++++ Listing ++++

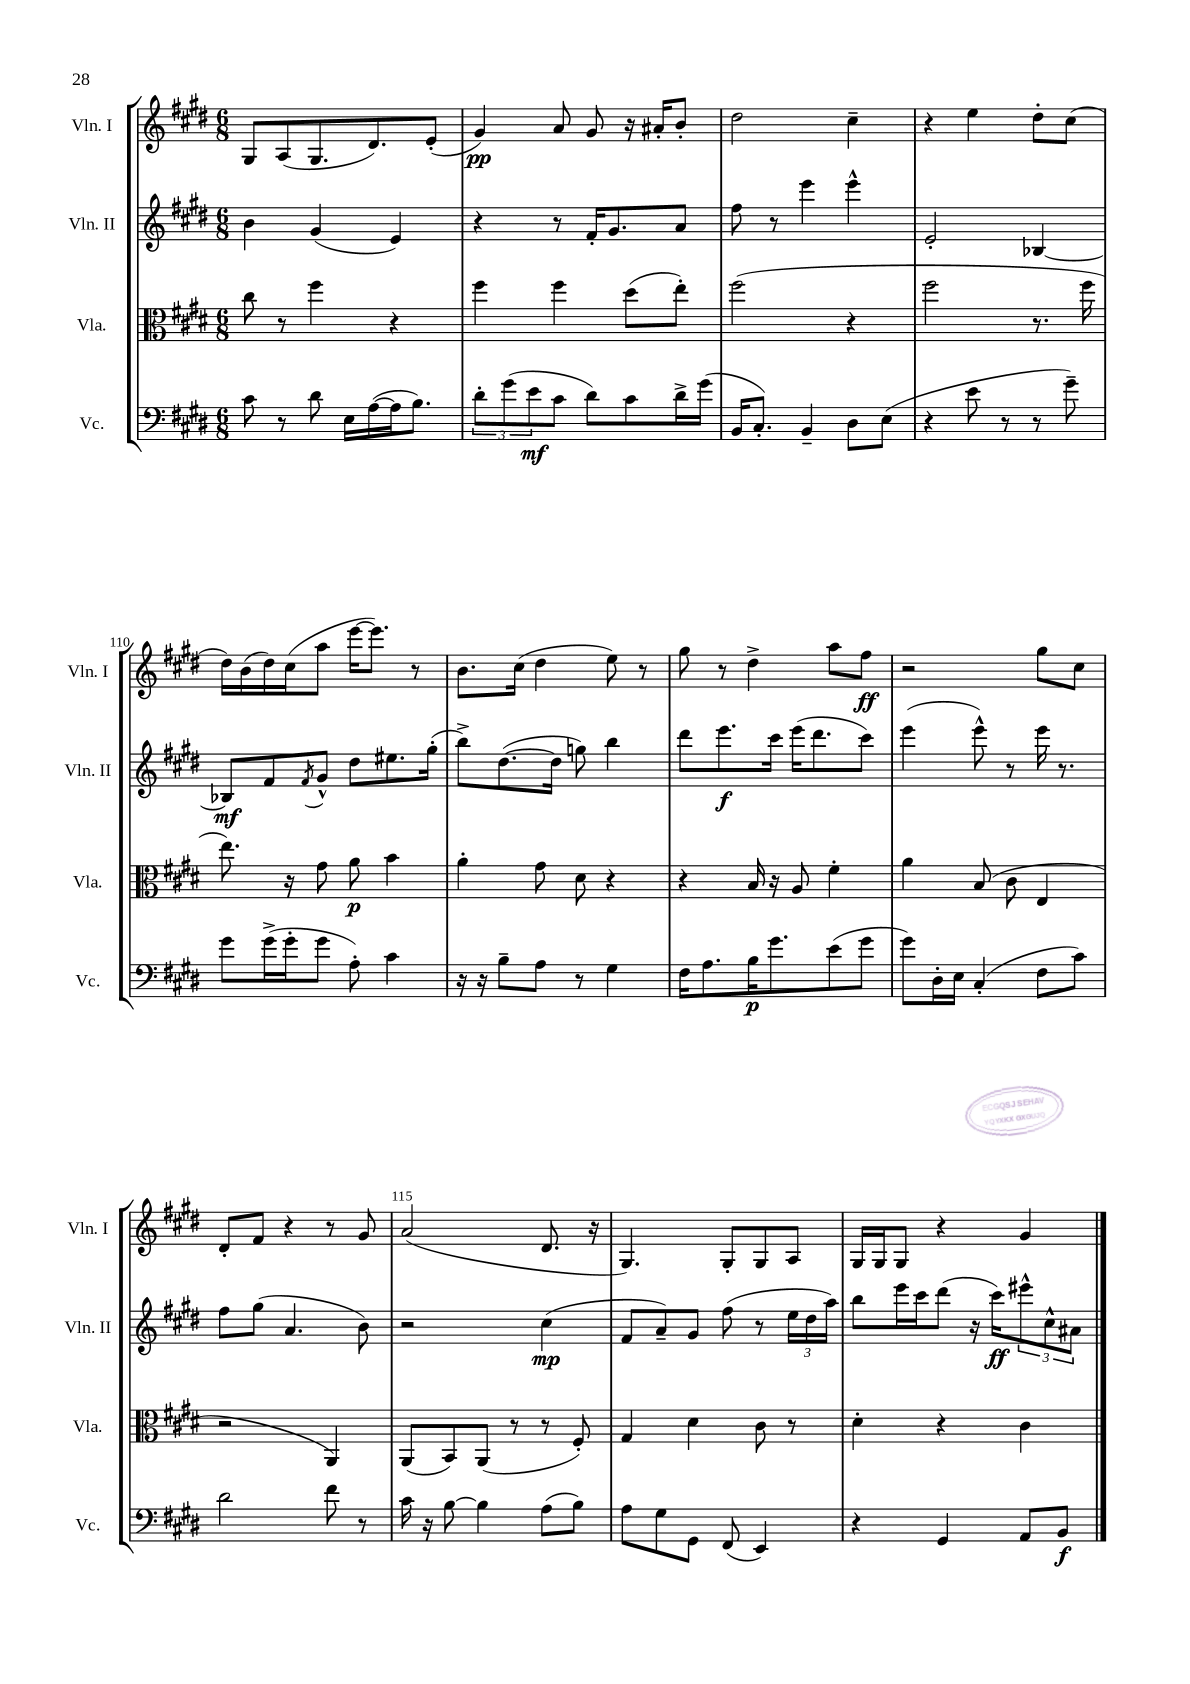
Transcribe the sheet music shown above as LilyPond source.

<<
\new StaffGroup <<
\new Staff = "s0" \with { instrumentName = "Vln. I" shortInstrumentName = "Vln. I" } {
    \clef treble \key e \major \numericTimeSignature \time 6/8
    gis8 a8( gis8. dis'8.) e'8-.( |
    gis'4\pp) a'8 gis'8 r16 ais'16-. b'8-. |
    dis''2 cis''4-- |
    r4 e''4 dis''8-. cis''8( |
    dis''16) b'16( dis''16) cis''16( a''8 e'''16~ e'''8.) r8 |
    b'8. cis''16( dis''4 e''8) r8 |
    gis''8 r8 dis''4-> a''8 fis''8\ff |
    r2 gis''8 cis''8 |
    dis'8-. fis'8 r4 r8 gis'8 |
    a'2( dis'8. r16 |
    gis4.) gis8-. gis8 a8 |
    gis16 gis16 gis8 r4 gis'4 \bar "|." |
}
\new Staff = "s1" \with { instrumentName = "Vln. II" shortInstrumentName = "Vln. II" } {
    \clef treble \key e \major \numericTimeSignature \time 6/8
    b'4 gis'4( e'4) |
    r4 r8 fis'16-. gis'8. a'8 |
    fis''8 r8 e'''4 e'''4-^ |
    e'2-. bes4~ |
    bes8\mf fis'8 \acciaccatura { fis'8 } gis'8-^ dis''8 eis''8. gis''16-.( |
    b''8->) dis''8.~( dis''16 g''8) b''4 |
    dis'''8 e'''8.\f cis'''16 e'''16( dis'''8. cis'''8) |
    e'''4( e'''8-^) r8 e'''16 r8. |
    fis''8 gis''8( a'4. b'8) |
    r2 cis''4\mp( |
    fis'8 a'8--) gis'8 fis''8( r8 \tuplet 3/2 { e''16 dis''16 a''16) } |
    b''8 e'''16 cis'''16 dis'''8( r16 cis'''16\ff) \tuplet 3/2 { eis'''8-^ cis''8-^ ais'8 } \bar "|." |
}
\new Staff = "s2" \with { instrumentName = "Vla." shortInstrumentName = "Vla." } {
    \clef alto \key e \major \numericTimeSignature \time 6/8
    cis''8 r8 fis''4 r4 |
    fis''4 fis''4 dis''8( e''8-.) |
    fis''2( r4 |
    fis''2 r8. fis''16 |
    e''8.) r16 gis'8 a'8\p b'4 |
    a'4-. gis'8 dis'8 r4 |
    r4 b16 r16 a8 fis'4-. |
    a'4 b8( cis'8 e4 |
    r2 a,4) |
    a,8( b,8) a,8( r8 r8 fis8-.) |
    gis4 dis'4 cis'8 r8 |
    dis'4-. r4 cis'4 \bar "|." |
}
\new Staff = "s3" \with { instrumentName = "Vc." shortInstrumentName = "Vc." } {
    \clef bass \key e \major \numericTimeSignature \time 6/8
    cis'8 r8 dis'8 e16 a16~( a16 b8.) |
    \tuplet 3/2 { dis'8-. gis'8( e'8\mf } cis'8 dis'8) cis'8 dis'16-> gis'16( |
    b,16 cis8.-.) b,4-- dis8 e8( |
    r4 e'8 r8 r8 gis'8--) |
    gis'8 gis'16->( gis'16-. gis'8 a8-.) cis'4 |
    r16 r16 b8-- a8 r8 gis4 |
    fis16 a8. b16\p gis'8. e'8( gis'8 |
    gis'8) dis16-. e16 cis4-.( fis8 cis'8) |
    dis'2 fis'8 r8 |
    cis'16 r16 b8~ b4 a8( b8) |
    a8 gis8 gis,8 fis,8( e,4) |
    r4 gis,4 a,8 b,8\f \bar "|." |
}
>>
>>
\layout { \context { \Score currentBarNumber = #106 \override BarNumber.break-visibility = ##(#f #t #t) barNumberVisibility = #(every-nth-bar-number-visible 5) } }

++++

**Problem statement:** Select every line in the entries above that contains the string "major".

**Solution to the exercise:**
    \clef treble \key e \major \numericTimeSignature \time 6/8
    \clef treble \key e \major \numericTimeSignature \time 6/8
    \clef alto \key e \major \numericTimeSignature \time 6/8
    \clef bass \key e \major \numericTimeSignature \time 6/8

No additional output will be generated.